Work item: For the listing below, work out how many lines hold the word "button" and give that number by itself.

Records to use:
########################################

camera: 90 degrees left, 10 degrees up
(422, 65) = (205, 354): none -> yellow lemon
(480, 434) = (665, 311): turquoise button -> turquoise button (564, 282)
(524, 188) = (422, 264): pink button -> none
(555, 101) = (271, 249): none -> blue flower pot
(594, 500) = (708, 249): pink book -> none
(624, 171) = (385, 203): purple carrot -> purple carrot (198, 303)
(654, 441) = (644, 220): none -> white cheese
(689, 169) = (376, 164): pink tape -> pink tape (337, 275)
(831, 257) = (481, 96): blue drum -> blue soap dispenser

########################################

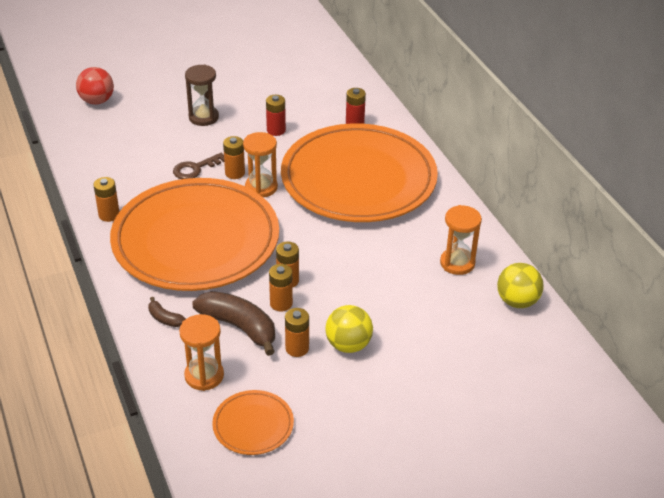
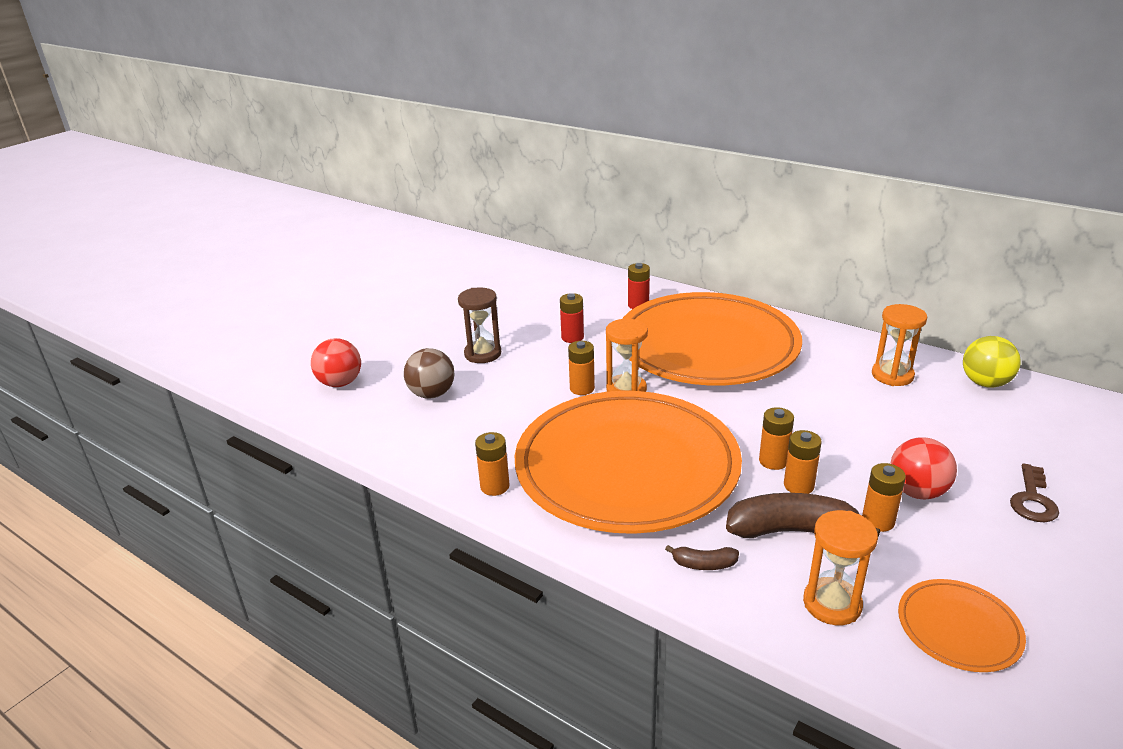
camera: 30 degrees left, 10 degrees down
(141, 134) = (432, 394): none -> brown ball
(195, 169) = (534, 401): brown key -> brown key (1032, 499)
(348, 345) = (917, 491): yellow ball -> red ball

########################################

Written response: 2